[Stored items]
_ _ _ _

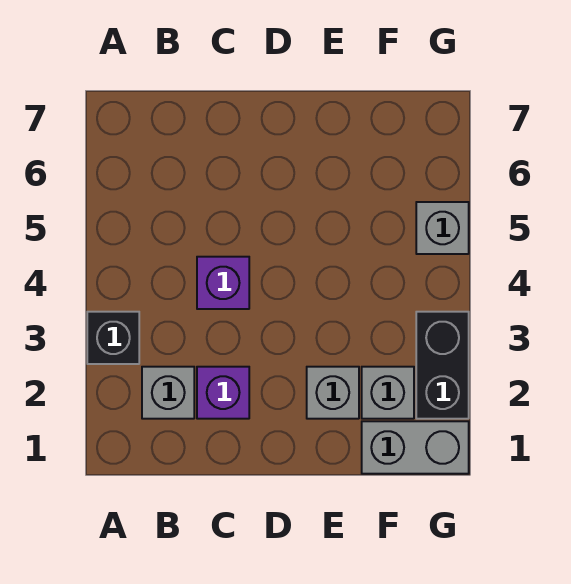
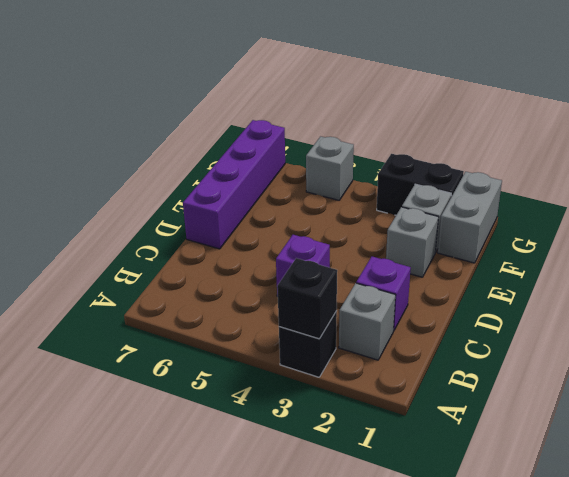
none -> black brick A3 level 2
none -> purple brick D7:G7 level 1

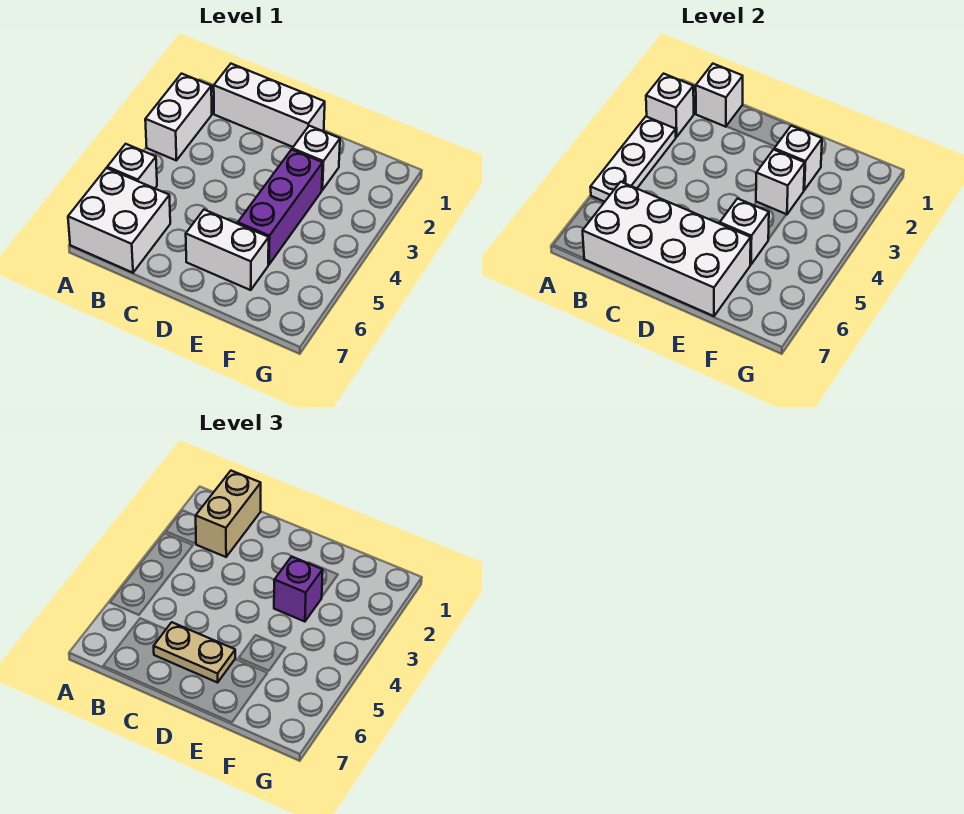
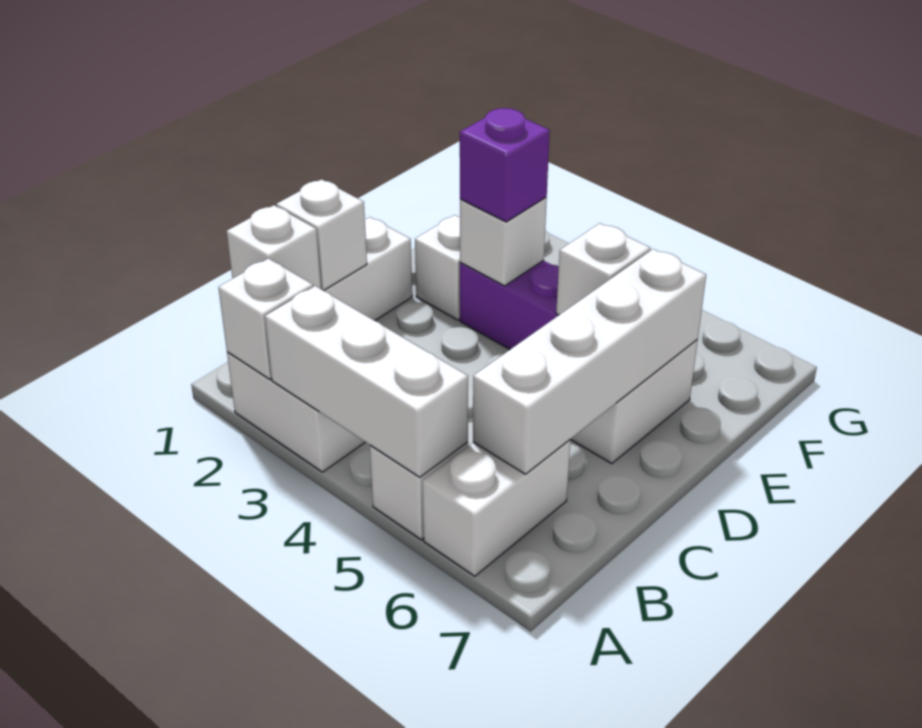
white plate A3:A5 level 2 -> white brick A3:A5 level 2
white brick A6:B7 level 1 -> white brick A6:B6 level 1
tan brick B1:B2 level 3 -> none
white brick B6:E7 level 2 -> white brick B6:E6 level 2
tan plate C6:D6 level 3 -> none
white brick E2 level 2 -> white brick C1 level 2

_ _ _ _

In the records above, return only the line that contains "tan brick B1:B2 level 3 -> none" and every line after it through the last, exactly as they appear.

The answer:
tan brick B1:B2 level 3 -> none
white brick B6:E7 level 2 -> white brick B6:E6 level 2
tan plate C6:D6 level 3 -> none
white brick E2 level 2 -> white brick C1 level 2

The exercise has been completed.